» What is required:
Give back the full listing exactly, setting the pictures aside.

Stored data: Begin

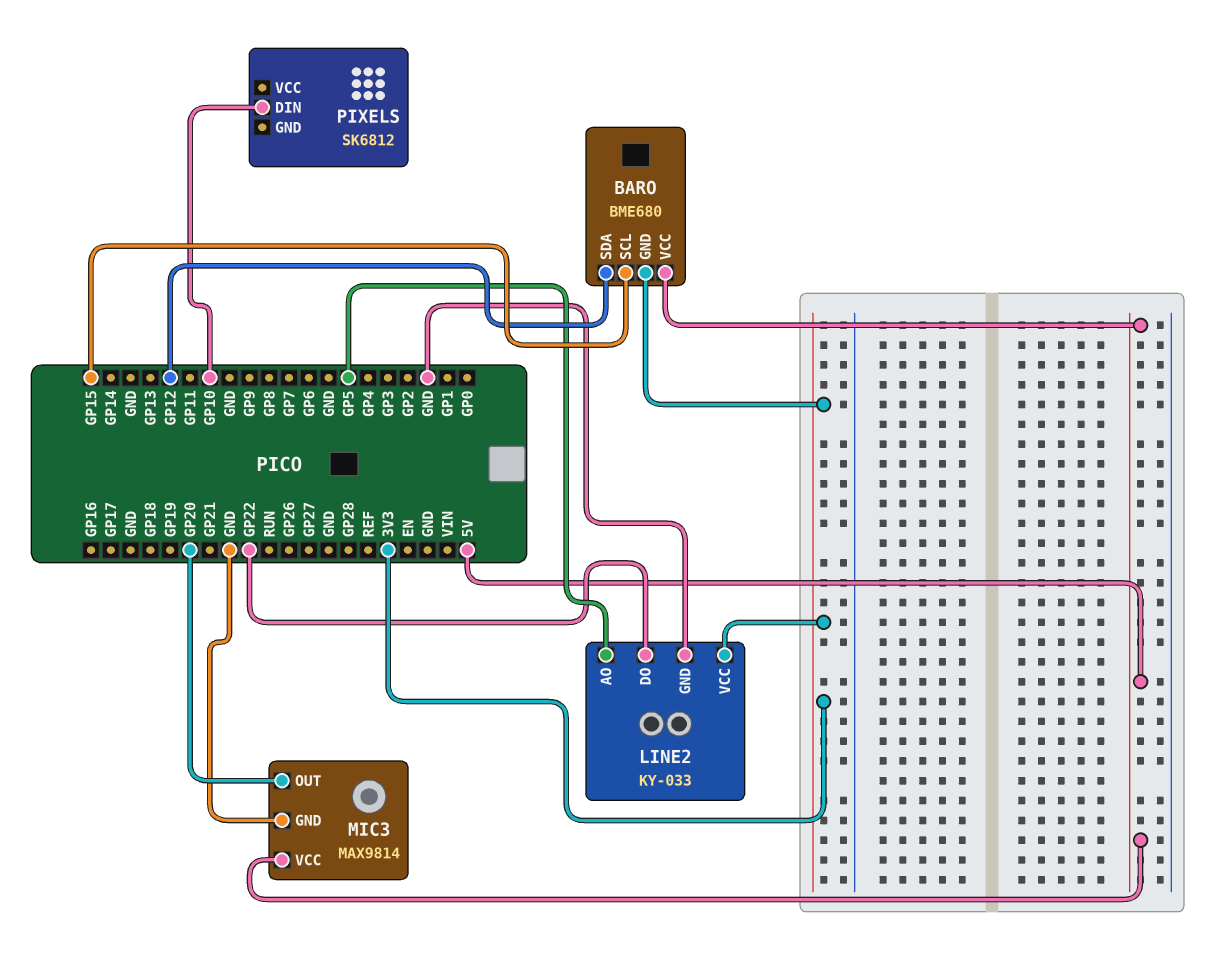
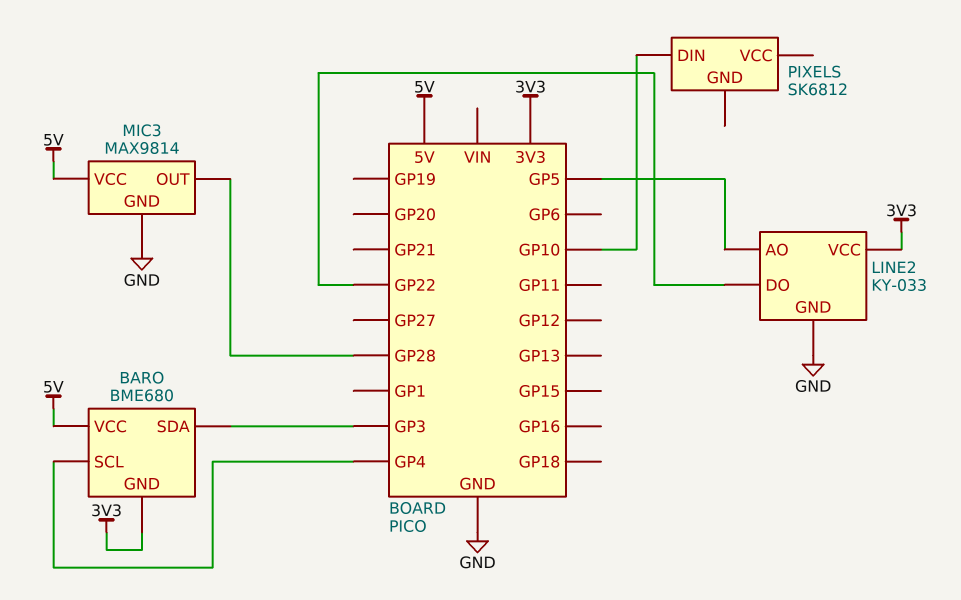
BARO pin SCL: GP15 -> GP4
BARO pin SDA: GP12 -> GP3
MIC3 pin OUT: GP20 -> GP28

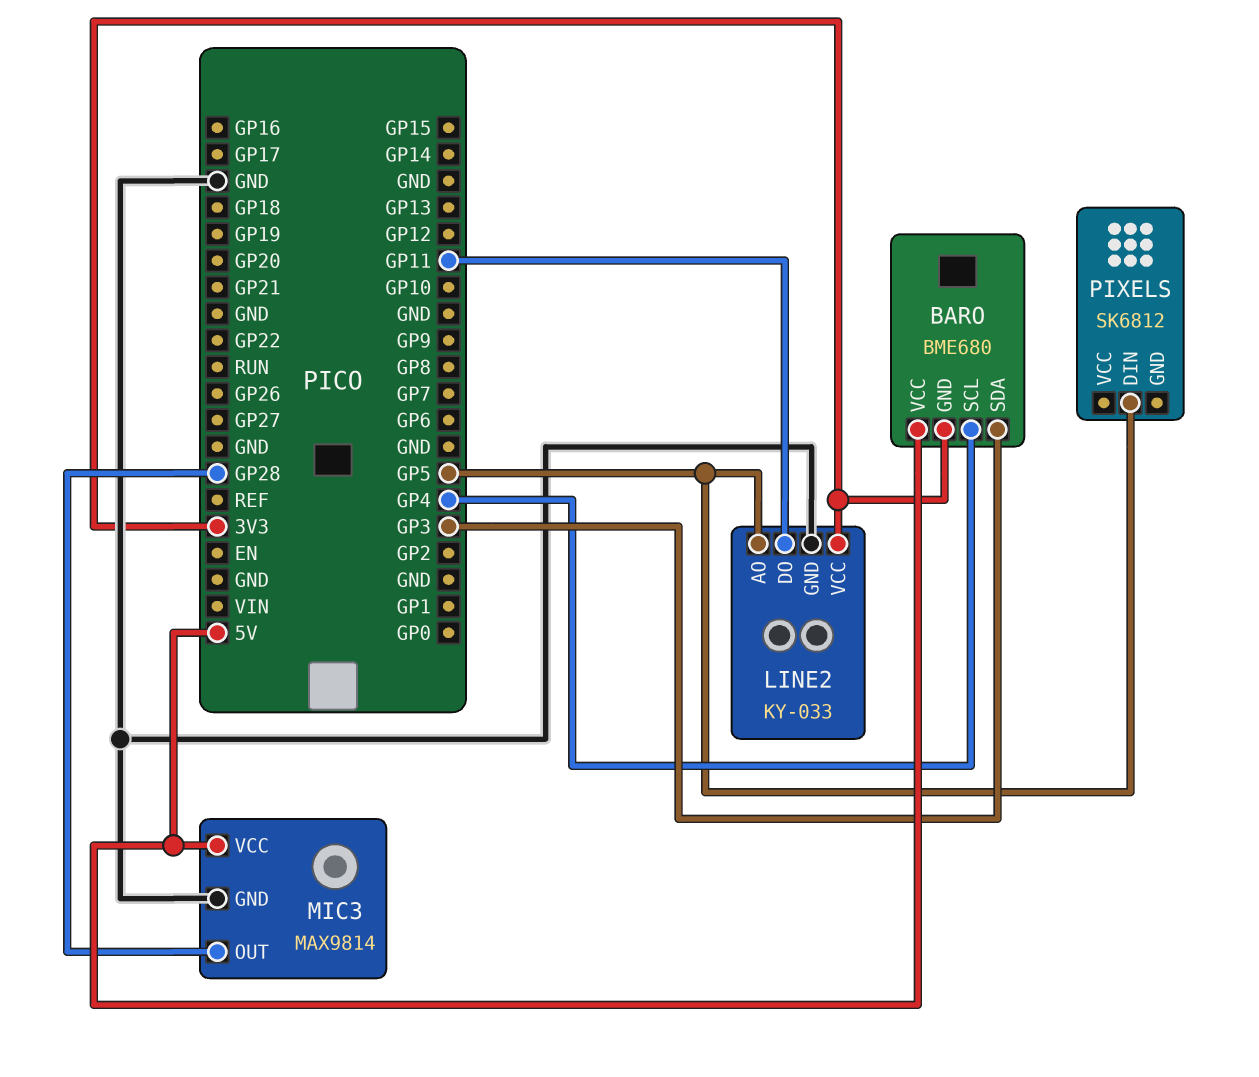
LINE2 pin DO: GP22 -> GP11
PIXELS pin DIN: GP10 -> GP5

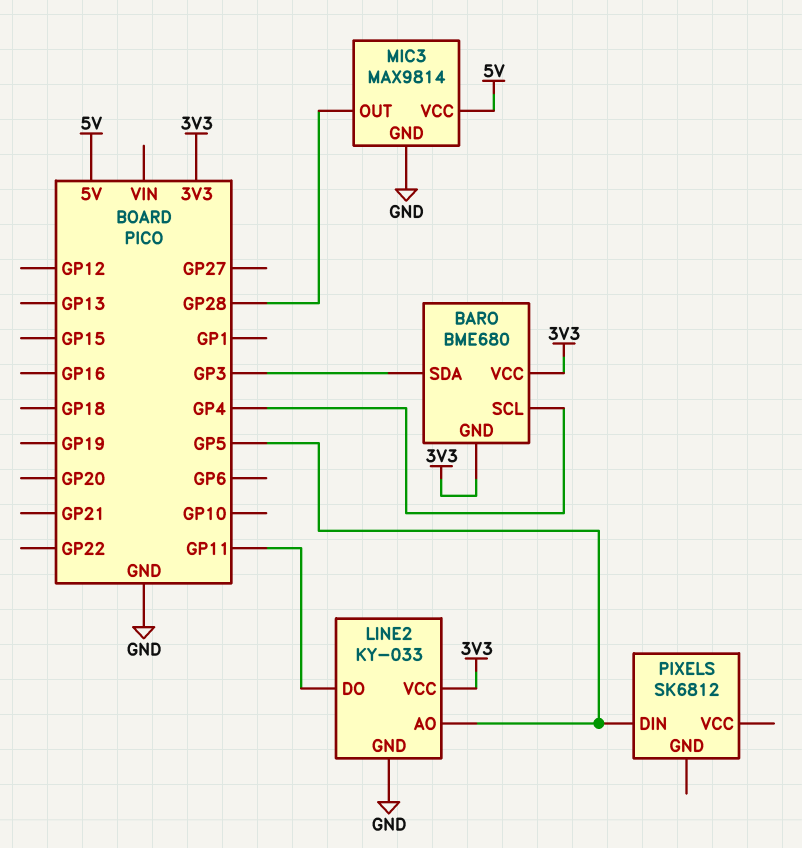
BARO pin VCC: 5V -> 3V3

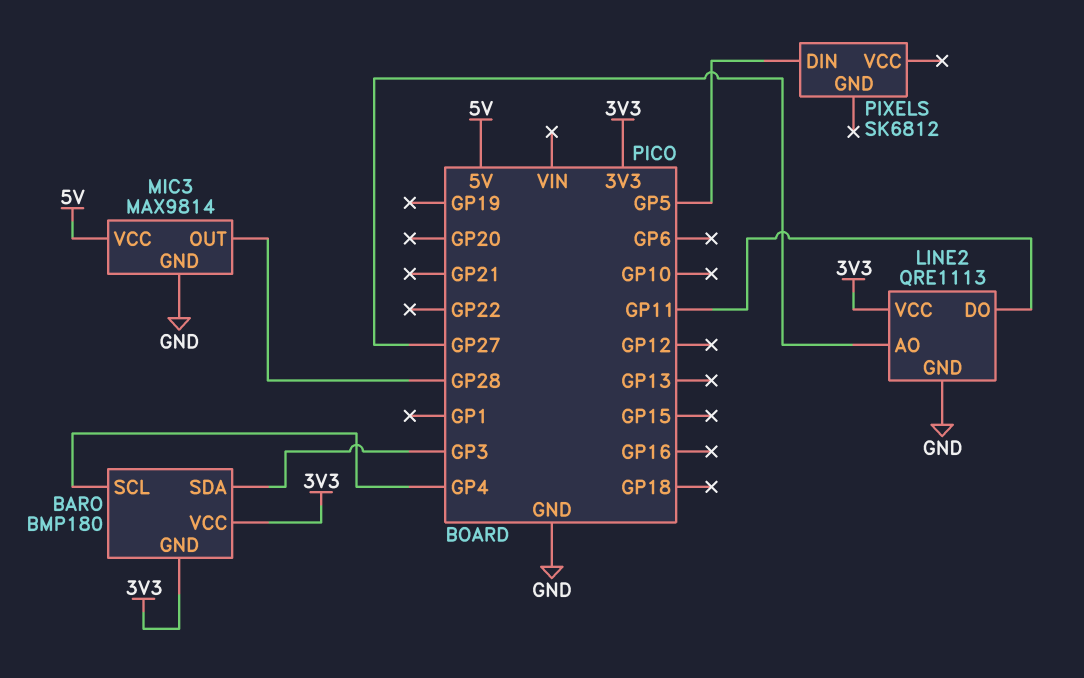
BARO: BME680 -> BMP180
LINE2: KY-033 -> QRE1113
LINE2 pin AO: GP5 -> GP27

Stored data: End

» Output for this task:
BARO pin SCL: GP15 -> GP4
BARO pin SDA: GP12 -> GP3
MIC3 pin OUT: GP20 -> GP28

LINE2 pin DO: GP22 -> GP11
PIXELS pin DIN: GP10 -> GP5

BARO pin VCC: 5V -> 3V3

BARO: BME680 -> BMP180
LINE2: KY-033 -> QRE1113
LINE2 pin AO: GP5 -> GP27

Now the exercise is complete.